What this task involves:
Nothing but the lines from the one with "RFID1 pin RST: D10 -> RX" through the end of the data should be set down, each exactly as written, and no picture should be included.

(Supplied data begins)

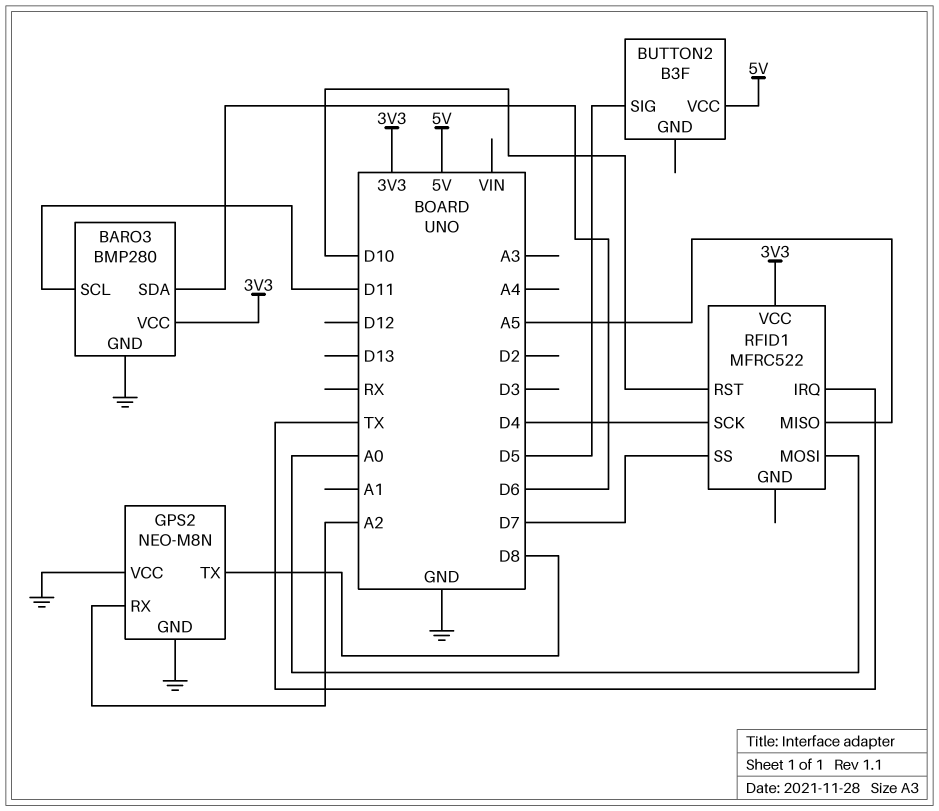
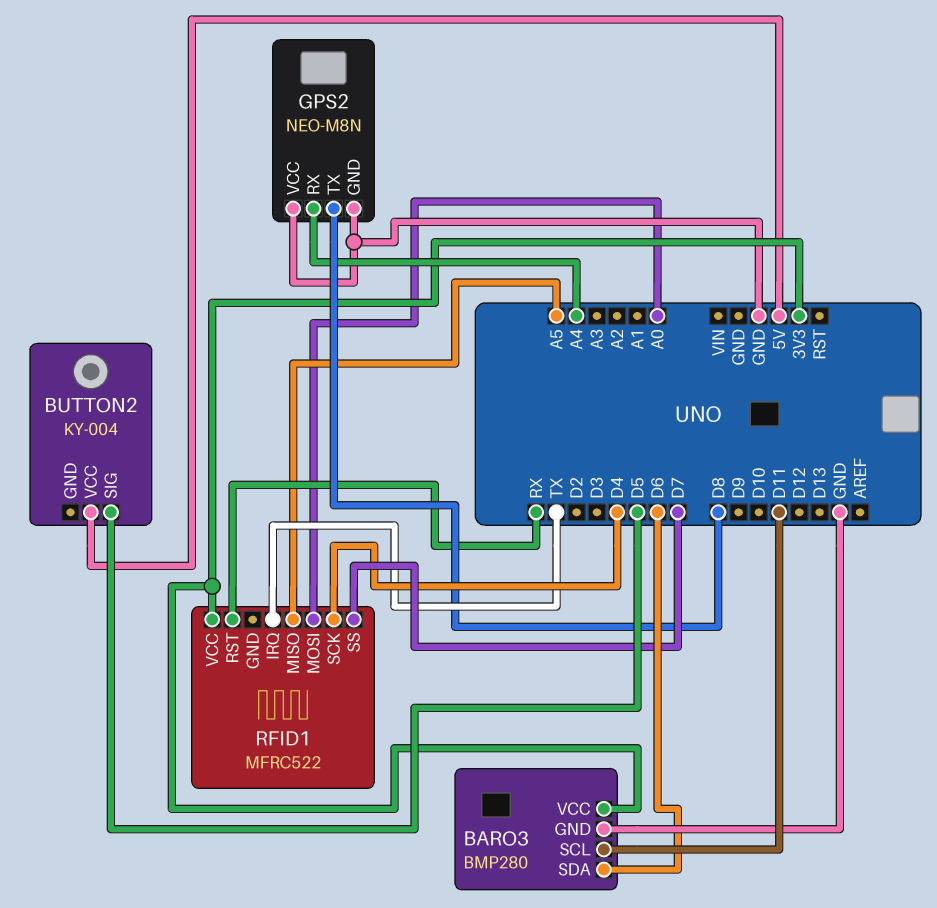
BUTTON2: B3F -> KY-004
GPS2 pin RX: A2 -> A4
RFID1 pin RST: D10 -> RX

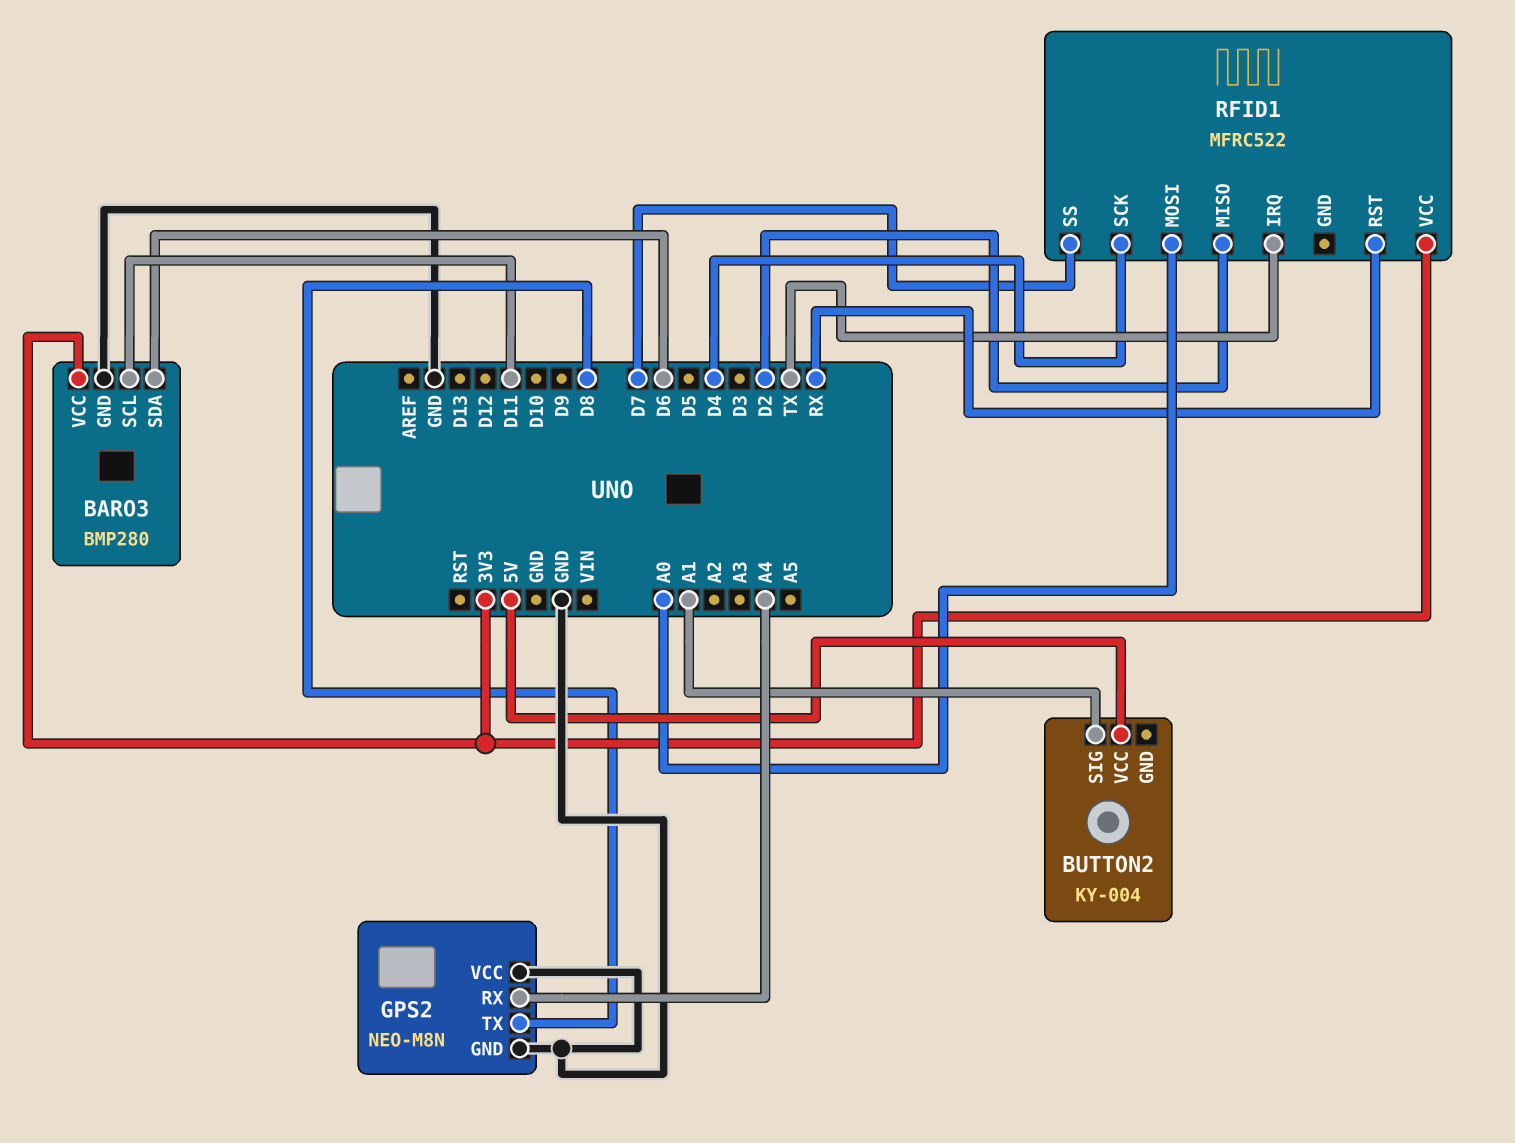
BUTTON2 pin SIG: D5 -> A1
RFID1 pin MISO: A5 -> D2

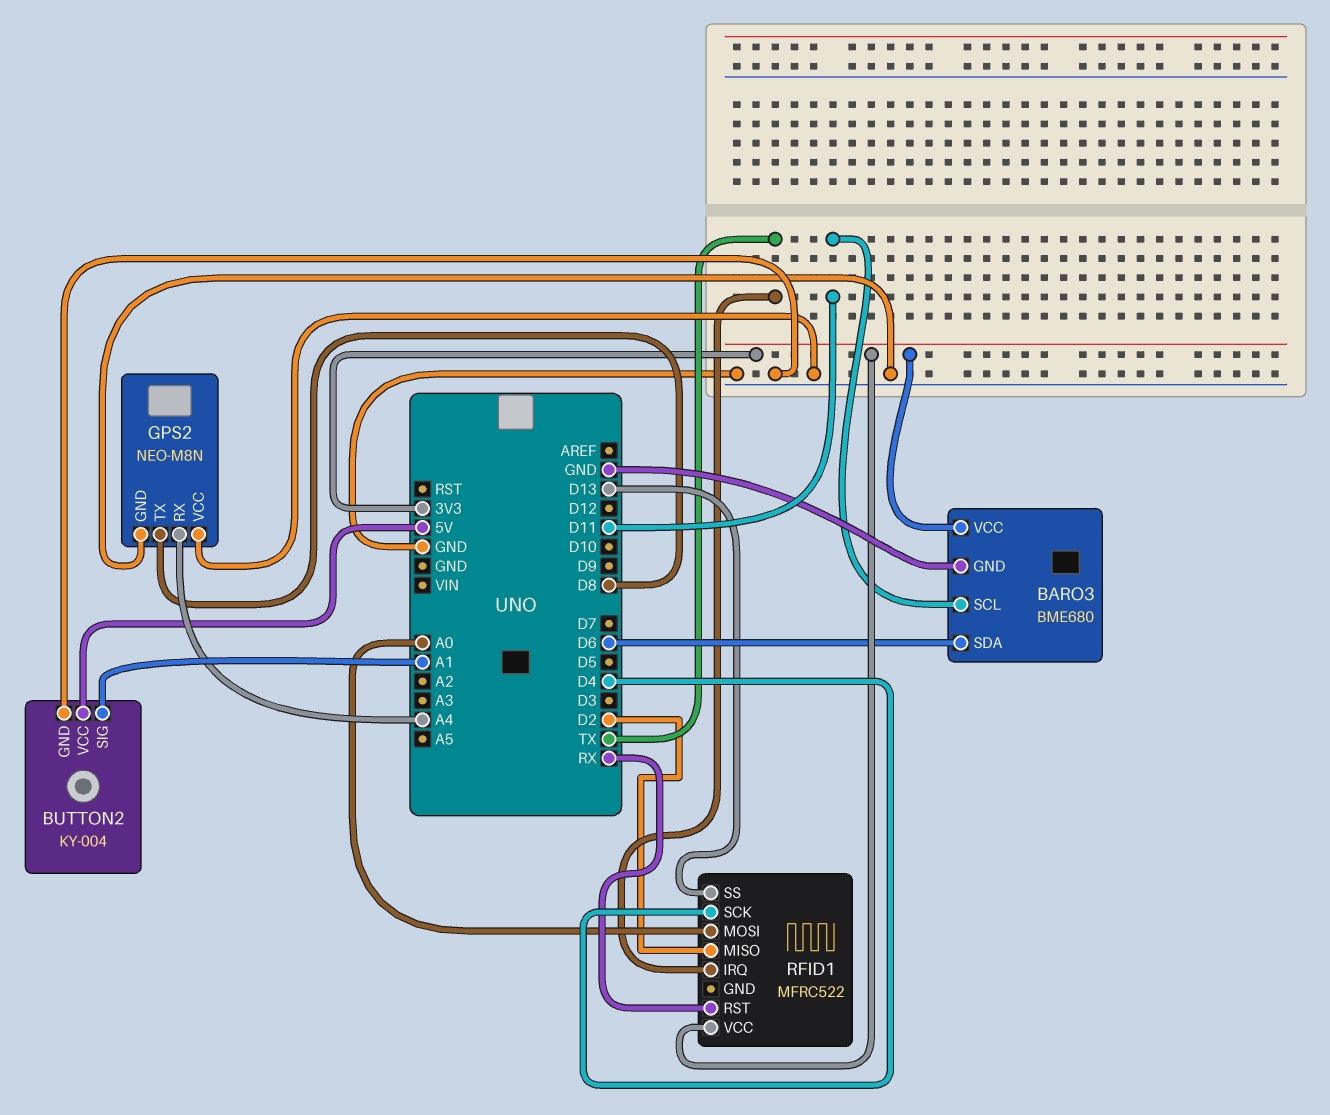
BARO3: BMP280 -> BME680
BUTTON2 pin GND: none -> GND
RFID1 pin SS: D7 -> D13

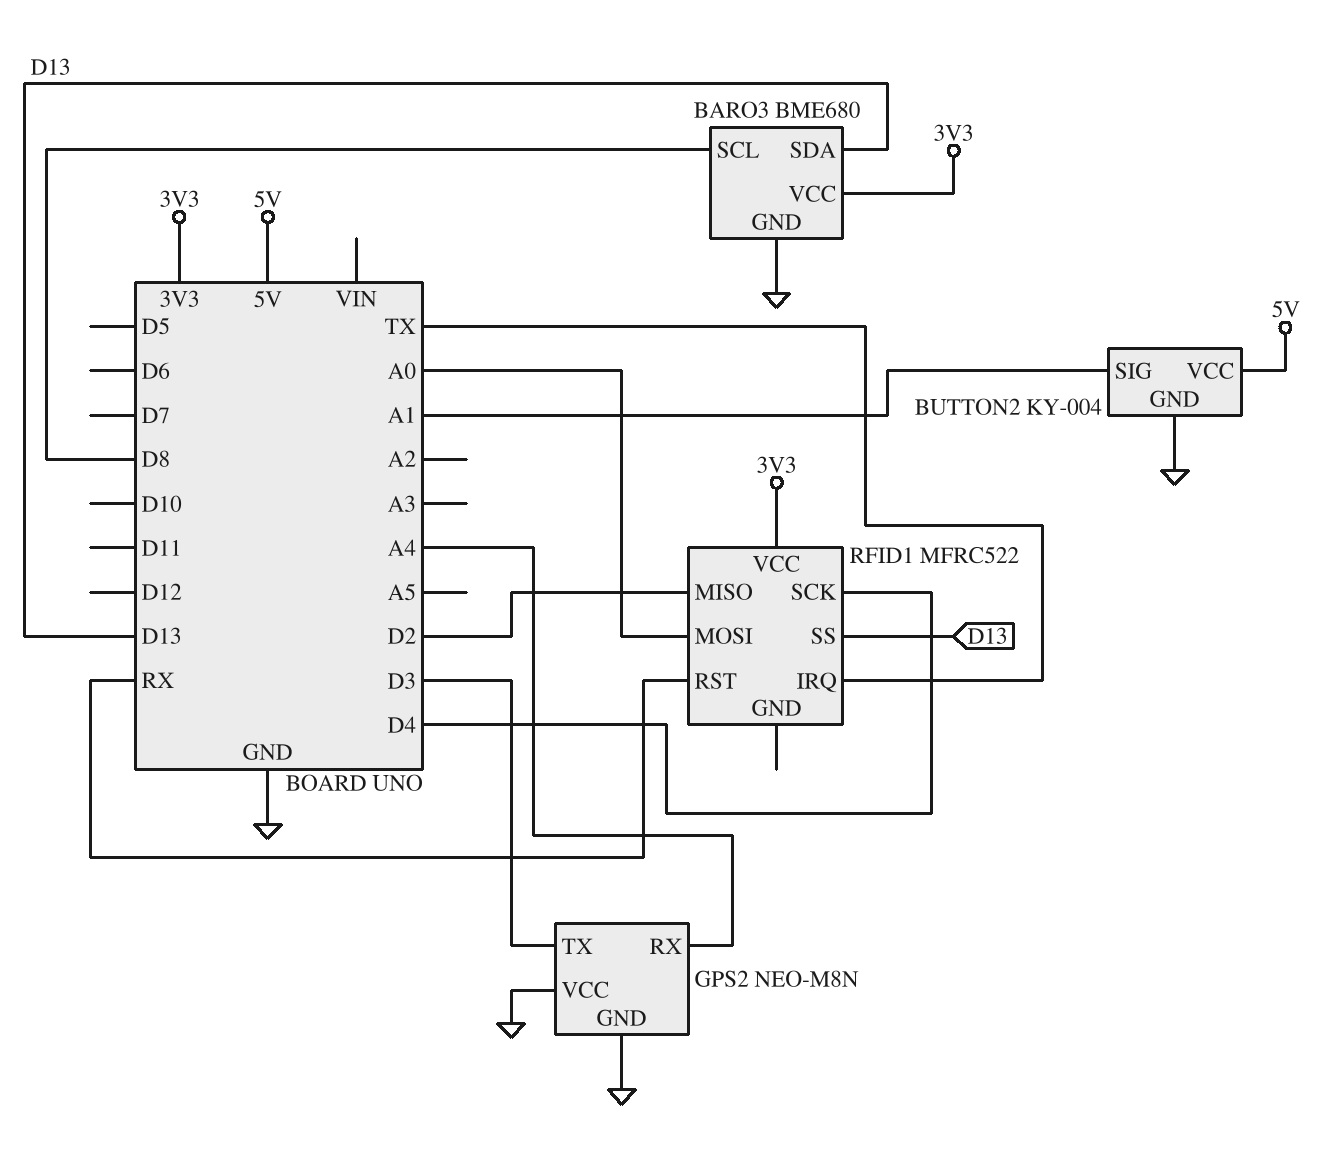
BARO3 pin SCL: D11 -> D8
BARO3 pin SDA: D6 -> D13
GPS2 pin TX: D8 -> D3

(Supplied data ends)

Task result:
RFID1 pin RST: D10 -> RX

BUTTON2 pin SIG: D5 -> A1
RFID1 pin MISO: A5 -> D2

BARO3: BMP280 -> BME680
BUTTON2 pin GND: none -> GND
RFID1 pin SS: D7 -> D13

BARO3 pin SCL: D11 -> D8
BARO3 pin SDA: D6 -> D13
GPS2 pin TX: D8 -> D3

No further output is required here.